Records supplied —
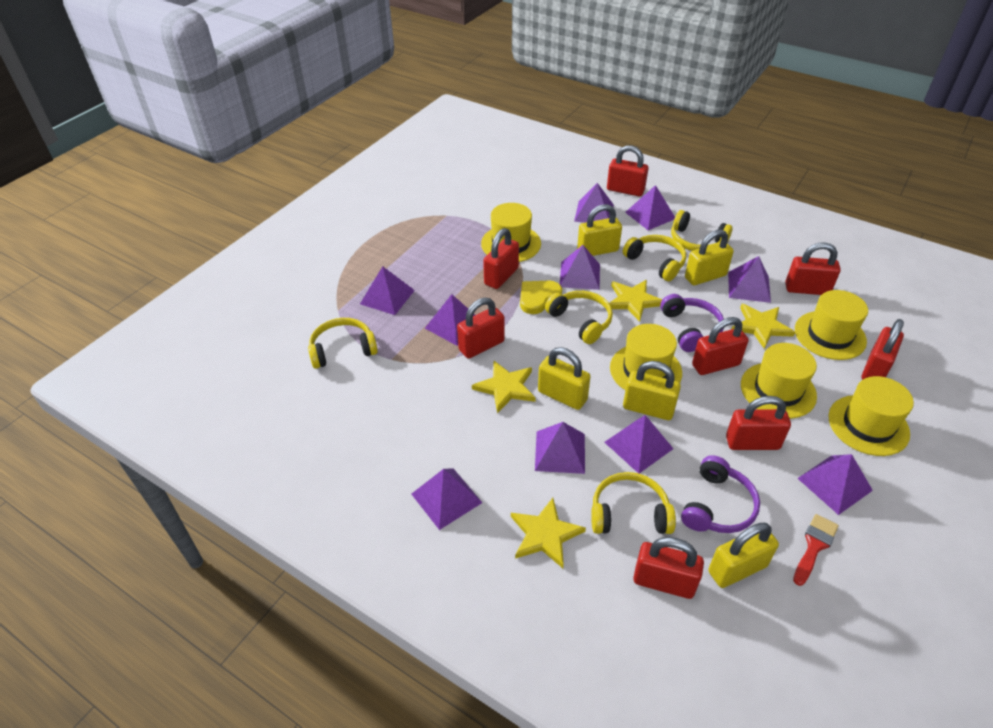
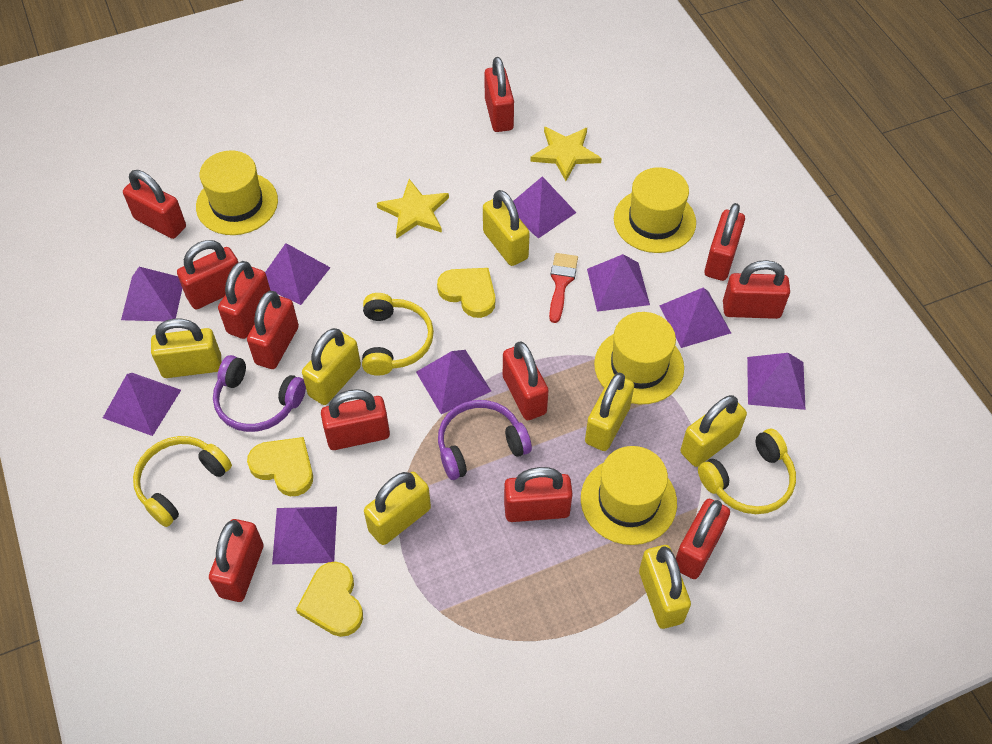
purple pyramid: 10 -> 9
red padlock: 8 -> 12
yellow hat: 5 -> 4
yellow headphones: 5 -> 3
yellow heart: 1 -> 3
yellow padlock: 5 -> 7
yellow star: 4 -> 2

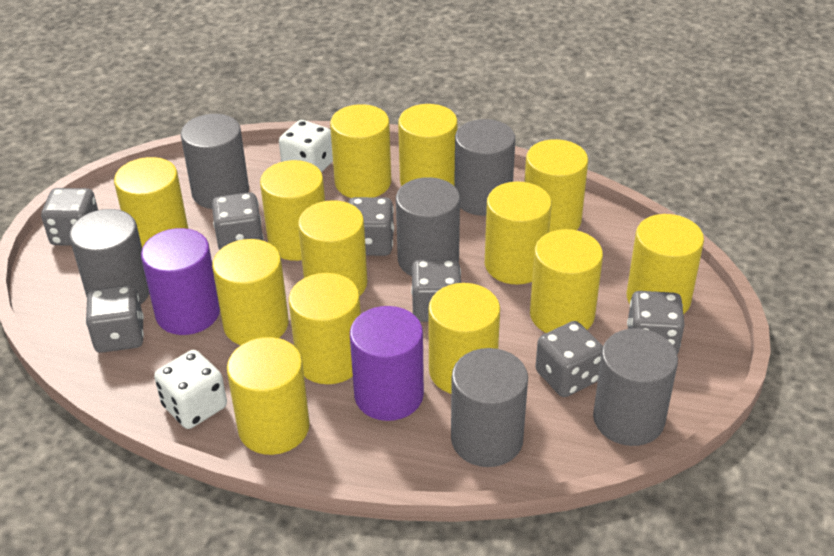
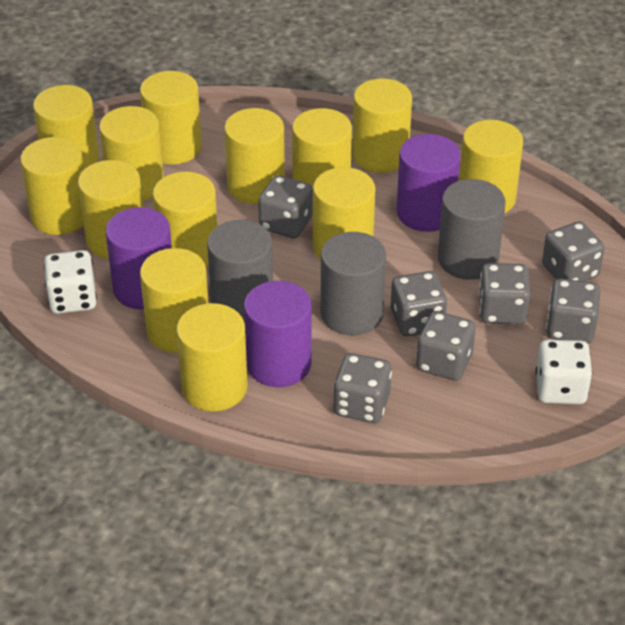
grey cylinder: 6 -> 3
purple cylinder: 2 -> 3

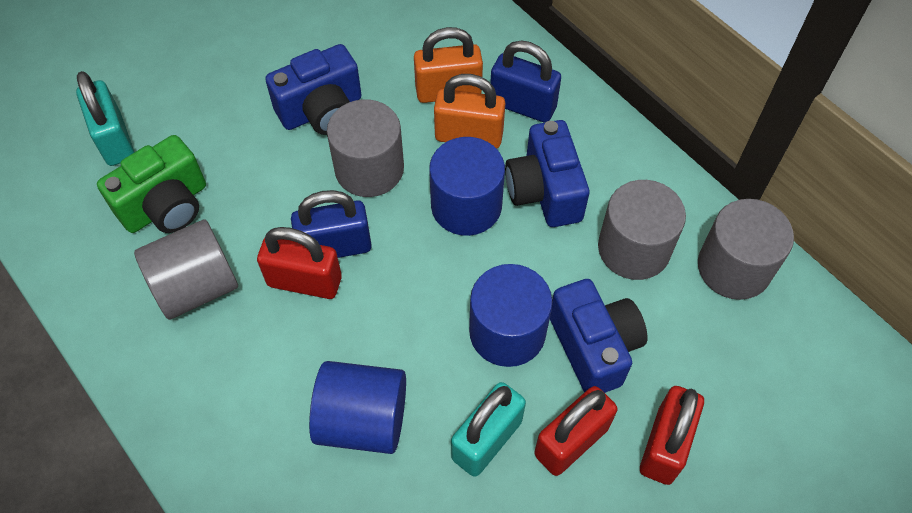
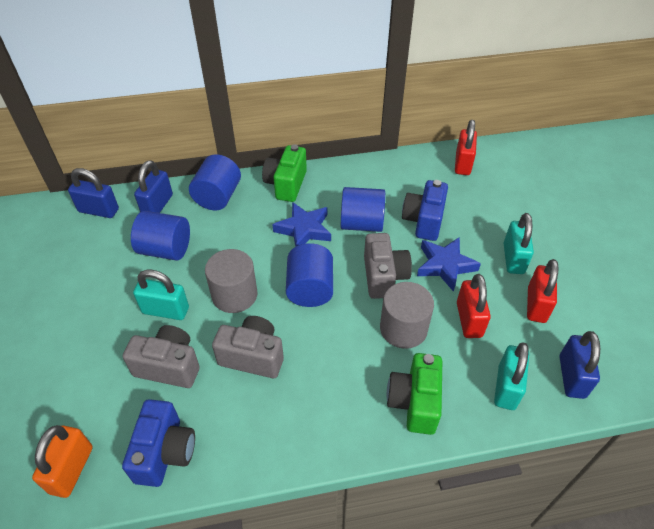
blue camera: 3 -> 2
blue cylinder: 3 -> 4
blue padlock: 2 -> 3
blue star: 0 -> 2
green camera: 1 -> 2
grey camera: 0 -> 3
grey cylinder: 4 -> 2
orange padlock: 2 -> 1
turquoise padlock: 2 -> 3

---

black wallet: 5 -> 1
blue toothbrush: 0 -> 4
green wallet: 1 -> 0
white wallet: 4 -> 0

Try it — Copy out each line of the data above, exactly, if it lies between the line holding "blue toothbrush: 0 -> 4" and the line holding "white wallet: 4 -> 0", inclusive; copy no other line.

Your solution —
blue toothbrush: 0 -> 4
green wallet: 1 -> 0
white wallet: 4 -> 0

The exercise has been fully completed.